_RECORDS FOR THE EXERCISE:_
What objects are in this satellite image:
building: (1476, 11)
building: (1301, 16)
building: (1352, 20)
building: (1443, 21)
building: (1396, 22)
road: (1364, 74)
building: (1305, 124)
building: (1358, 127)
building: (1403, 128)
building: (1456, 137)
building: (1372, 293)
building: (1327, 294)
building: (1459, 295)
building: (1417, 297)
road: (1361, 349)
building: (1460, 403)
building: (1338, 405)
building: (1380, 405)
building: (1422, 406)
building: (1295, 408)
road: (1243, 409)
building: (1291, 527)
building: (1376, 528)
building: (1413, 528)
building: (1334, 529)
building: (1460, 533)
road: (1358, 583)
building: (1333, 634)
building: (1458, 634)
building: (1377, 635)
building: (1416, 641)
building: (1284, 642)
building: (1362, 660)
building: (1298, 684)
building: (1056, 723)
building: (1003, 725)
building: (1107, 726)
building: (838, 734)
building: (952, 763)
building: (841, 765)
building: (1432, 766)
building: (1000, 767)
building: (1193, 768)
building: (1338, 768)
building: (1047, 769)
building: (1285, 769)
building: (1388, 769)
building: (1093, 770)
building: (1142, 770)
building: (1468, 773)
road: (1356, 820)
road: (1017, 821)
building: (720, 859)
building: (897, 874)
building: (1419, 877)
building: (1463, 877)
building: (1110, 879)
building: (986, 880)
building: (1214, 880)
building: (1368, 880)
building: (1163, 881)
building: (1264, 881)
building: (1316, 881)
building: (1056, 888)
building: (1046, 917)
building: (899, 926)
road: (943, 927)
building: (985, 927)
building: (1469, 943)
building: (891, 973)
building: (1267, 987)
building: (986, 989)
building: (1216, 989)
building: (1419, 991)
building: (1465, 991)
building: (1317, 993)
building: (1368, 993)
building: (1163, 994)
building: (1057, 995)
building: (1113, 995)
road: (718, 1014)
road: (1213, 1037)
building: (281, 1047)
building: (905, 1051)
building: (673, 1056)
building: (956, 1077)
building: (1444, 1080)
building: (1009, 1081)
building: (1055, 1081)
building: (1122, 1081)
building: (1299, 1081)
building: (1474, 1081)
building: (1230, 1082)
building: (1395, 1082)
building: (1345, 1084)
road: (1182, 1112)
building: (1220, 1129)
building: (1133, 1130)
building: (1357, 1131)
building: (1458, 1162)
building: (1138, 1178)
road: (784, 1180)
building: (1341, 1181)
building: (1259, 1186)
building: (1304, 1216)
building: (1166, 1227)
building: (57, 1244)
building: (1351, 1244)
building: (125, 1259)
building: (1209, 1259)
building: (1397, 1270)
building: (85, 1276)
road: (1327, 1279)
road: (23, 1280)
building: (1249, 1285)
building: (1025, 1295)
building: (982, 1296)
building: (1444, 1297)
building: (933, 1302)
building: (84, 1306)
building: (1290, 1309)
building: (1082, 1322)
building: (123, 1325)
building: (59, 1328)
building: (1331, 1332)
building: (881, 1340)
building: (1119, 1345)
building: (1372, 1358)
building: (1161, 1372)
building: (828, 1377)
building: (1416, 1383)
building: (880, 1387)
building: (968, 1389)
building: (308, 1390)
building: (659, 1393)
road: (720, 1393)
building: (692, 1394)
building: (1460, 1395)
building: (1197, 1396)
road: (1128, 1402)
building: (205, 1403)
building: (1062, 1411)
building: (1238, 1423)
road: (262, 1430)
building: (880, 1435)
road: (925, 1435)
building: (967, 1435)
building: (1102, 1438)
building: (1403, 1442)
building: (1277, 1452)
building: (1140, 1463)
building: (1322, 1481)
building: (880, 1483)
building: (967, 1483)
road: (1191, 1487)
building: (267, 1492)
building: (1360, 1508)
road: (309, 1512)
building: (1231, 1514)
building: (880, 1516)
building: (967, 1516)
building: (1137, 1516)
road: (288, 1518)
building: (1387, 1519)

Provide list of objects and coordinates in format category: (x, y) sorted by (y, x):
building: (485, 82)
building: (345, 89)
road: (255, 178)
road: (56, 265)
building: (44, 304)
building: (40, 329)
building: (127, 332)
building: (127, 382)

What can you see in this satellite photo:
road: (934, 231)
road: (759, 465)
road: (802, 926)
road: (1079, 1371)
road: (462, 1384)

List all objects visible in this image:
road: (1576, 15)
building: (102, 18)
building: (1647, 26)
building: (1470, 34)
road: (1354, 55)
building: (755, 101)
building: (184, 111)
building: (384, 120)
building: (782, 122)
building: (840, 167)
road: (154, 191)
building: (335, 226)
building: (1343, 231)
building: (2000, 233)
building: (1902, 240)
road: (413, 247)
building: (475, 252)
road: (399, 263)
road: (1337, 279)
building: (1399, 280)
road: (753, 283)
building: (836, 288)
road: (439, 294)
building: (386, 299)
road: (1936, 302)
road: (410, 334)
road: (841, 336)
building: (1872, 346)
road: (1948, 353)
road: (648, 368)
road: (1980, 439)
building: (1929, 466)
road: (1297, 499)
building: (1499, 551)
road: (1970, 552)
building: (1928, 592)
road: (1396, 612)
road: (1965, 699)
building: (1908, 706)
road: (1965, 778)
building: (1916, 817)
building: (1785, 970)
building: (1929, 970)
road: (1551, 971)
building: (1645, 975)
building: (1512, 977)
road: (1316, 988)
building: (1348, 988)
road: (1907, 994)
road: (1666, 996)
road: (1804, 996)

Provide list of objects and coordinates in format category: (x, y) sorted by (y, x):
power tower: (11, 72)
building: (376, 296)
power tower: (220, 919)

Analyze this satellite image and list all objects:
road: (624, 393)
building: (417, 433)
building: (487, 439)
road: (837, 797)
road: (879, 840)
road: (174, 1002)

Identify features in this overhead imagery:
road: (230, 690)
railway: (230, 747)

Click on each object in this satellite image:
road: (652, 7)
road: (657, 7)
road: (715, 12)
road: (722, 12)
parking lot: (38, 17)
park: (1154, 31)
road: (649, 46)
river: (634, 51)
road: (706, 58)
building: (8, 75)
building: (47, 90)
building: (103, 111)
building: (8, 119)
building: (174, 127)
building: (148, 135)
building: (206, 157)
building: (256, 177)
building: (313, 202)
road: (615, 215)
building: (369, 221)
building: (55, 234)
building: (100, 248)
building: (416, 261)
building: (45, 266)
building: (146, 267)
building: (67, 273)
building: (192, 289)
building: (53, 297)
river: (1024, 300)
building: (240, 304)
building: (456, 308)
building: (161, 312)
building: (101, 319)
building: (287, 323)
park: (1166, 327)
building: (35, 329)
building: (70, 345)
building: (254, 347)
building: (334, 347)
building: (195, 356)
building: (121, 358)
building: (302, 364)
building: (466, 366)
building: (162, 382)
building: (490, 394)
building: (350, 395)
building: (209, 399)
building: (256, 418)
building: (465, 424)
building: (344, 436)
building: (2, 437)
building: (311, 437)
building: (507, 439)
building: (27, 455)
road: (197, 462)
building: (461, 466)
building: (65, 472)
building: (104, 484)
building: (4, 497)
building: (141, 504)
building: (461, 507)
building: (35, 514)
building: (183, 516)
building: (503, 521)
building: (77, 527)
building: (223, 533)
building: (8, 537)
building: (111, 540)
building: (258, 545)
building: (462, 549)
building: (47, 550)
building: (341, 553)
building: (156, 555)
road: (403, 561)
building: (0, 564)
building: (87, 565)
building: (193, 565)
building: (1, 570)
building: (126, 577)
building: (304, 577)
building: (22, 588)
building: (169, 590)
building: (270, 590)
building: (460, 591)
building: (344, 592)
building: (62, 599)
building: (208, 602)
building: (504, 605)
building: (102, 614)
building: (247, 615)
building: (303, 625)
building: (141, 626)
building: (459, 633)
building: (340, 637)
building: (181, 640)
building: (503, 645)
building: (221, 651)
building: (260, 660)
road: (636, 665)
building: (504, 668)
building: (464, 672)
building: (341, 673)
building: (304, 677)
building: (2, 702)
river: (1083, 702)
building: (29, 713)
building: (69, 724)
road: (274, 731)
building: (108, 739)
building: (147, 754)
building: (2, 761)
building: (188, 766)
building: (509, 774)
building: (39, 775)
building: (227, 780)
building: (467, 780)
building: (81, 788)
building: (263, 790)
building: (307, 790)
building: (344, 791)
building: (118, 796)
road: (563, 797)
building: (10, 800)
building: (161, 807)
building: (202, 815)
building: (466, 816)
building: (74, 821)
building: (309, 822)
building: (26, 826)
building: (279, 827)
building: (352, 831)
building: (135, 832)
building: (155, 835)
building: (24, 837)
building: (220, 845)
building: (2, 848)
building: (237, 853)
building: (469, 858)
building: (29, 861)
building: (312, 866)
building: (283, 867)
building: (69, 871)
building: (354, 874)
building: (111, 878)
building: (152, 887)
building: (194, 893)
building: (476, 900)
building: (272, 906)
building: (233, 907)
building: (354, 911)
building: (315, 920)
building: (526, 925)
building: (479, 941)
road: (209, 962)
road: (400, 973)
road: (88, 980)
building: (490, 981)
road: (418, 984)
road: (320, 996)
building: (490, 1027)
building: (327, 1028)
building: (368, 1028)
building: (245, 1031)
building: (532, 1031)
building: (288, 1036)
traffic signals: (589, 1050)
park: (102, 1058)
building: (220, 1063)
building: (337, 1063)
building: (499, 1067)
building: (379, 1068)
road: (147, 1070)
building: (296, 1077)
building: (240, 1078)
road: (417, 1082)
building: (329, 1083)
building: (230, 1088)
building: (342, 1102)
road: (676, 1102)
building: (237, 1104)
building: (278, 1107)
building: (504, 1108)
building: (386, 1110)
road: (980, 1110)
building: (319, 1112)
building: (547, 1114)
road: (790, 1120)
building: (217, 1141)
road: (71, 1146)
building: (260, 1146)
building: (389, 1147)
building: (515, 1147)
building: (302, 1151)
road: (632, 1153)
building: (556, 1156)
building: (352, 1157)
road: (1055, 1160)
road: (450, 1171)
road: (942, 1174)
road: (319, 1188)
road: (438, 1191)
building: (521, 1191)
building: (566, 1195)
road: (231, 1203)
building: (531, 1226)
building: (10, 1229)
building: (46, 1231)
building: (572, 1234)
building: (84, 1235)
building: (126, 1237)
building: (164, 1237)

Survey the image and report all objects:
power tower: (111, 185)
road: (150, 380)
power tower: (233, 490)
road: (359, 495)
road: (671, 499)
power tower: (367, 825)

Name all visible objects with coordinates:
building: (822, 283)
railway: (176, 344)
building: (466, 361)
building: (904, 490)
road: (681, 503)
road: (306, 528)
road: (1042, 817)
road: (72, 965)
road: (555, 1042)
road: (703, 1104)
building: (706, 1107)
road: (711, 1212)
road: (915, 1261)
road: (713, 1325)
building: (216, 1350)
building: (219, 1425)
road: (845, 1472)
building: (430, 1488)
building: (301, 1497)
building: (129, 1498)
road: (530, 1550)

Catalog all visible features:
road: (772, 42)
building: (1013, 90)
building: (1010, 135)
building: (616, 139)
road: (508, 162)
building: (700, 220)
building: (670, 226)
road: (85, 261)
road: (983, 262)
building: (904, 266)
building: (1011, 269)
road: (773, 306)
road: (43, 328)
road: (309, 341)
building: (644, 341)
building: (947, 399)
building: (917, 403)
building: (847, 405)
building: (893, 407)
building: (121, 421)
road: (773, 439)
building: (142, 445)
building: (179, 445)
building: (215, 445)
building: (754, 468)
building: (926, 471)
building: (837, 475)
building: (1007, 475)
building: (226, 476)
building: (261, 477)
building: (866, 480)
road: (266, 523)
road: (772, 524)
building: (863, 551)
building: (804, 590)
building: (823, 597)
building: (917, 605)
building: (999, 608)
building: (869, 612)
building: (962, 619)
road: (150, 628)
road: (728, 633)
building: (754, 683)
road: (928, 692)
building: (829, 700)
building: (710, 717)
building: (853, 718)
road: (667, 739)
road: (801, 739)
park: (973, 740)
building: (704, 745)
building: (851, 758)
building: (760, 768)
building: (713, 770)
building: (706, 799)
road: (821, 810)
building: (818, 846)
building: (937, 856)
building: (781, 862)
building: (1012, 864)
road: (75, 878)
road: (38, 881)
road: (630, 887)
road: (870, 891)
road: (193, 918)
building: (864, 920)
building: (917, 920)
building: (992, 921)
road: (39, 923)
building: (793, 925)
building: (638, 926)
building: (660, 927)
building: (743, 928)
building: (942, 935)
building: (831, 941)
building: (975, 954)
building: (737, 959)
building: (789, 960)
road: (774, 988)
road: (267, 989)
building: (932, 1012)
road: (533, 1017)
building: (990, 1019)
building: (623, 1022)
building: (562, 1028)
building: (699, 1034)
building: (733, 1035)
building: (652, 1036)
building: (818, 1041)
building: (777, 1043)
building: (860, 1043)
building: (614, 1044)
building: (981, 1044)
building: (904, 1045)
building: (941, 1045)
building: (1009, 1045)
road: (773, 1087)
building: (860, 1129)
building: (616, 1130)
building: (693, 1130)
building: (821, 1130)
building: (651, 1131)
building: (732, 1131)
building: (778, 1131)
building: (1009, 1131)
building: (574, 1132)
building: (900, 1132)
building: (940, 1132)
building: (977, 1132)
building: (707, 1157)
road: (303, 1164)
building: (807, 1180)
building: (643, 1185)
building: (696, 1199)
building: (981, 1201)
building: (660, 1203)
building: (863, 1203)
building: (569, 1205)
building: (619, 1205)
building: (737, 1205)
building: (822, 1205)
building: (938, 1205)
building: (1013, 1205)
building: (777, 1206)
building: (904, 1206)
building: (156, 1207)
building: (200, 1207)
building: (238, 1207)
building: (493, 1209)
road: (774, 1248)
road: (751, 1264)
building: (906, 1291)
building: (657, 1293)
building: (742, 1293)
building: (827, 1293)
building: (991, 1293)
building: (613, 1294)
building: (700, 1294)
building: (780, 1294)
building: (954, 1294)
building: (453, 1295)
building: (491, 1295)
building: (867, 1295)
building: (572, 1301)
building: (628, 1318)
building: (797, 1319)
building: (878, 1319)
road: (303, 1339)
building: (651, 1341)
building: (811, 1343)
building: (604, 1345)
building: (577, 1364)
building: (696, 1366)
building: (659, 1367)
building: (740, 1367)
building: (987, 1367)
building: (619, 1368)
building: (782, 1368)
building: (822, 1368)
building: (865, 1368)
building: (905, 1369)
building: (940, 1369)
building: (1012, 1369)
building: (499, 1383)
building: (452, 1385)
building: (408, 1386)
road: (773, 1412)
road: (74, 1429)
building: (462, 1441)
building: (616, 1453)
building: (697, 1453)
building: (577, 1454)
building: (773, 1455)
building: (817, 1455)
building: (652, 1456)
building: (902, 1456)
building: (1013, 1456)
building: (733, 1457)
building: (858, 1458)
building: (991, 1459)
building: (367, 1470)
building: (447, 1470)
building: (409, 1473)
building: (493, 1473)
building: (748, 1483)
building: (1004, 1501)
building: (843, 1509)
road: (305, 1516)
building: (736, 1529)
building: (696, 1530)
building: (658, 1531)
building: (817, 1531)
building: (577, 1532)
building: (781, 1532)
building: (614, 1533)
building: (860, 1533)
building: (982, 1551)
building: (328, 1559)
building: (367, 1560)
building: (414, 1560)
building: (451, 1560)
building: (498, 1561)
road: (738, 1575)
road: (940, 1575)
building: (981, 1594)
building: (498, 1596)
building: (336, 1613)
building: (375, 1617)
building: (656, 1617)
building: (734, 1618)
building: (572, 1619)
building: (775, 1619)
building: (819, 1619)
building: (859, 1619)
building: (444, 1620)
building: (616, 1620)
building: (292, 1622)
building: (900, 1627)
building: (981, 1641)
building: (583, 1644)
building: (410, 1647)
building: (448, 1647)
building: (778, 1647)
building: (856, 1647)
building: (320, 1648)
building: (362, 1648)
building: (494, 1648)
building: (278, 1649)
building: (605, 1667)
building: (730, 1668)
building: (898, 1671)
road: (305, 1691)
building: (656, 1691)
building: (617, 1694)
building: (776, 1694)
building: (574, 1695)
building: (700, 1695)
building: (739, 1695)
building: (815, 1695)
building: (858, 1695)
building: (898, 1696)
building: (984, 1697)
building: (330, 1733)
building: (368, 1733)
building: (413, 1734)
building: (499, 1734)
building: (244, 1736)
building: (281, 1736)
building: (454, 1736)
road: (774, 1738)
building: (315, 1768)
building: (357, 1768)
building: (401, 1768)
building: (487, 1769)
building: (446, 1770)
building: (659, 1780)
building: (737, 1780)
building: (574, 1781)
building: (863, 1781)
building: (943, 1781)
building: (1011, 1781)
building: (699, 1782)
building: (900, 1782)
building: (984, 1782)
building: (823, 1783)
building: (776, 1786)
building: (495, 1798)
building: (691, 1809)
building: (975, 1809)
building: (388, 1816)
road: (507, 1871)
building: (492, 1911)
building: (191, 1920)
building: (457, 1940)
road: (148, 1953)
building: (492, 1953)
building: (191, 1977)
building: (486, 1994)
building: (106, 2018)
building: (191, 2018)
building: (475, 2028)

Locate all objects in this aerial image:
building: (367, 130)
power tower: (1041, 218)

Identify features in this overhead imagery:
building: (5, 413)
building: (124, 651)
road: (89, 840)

_THE TASK:_
How many lines of the material above hold the string "objects"? Reply with the number and nothing else.

_RESPONSE AREA:_
8